------ Data provided

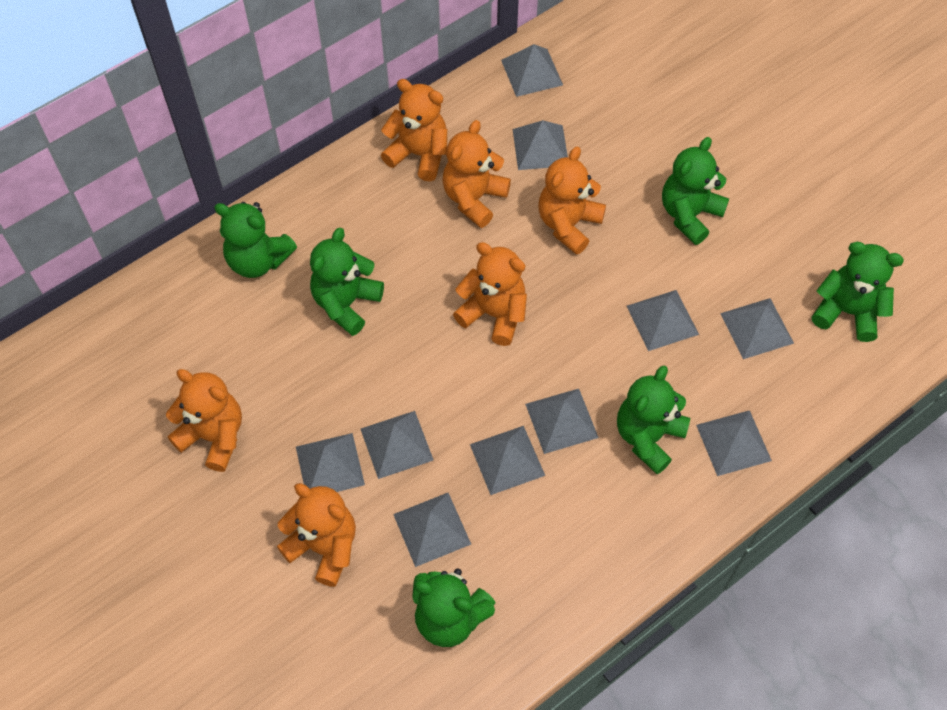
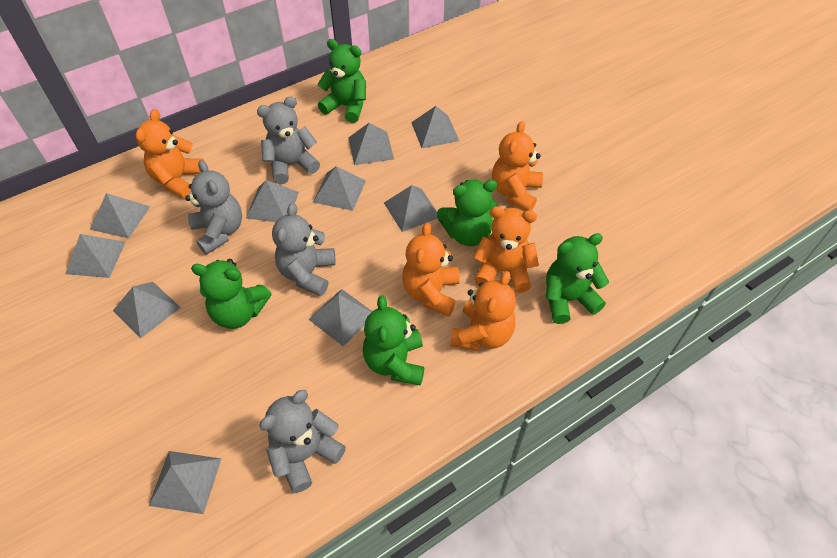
green teddy bear: 6 -> 5
grey teddy bear: 0 -> 4
orange teddy bear: 6 -> 5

------------

**Try it:**
Copy out the lines above unchanged. Skip the images.

**Written answer:**
green teddy bear: 6 -> 5
grey teddy bear: 0 -> 4
orange teddy bear: 6 -> 5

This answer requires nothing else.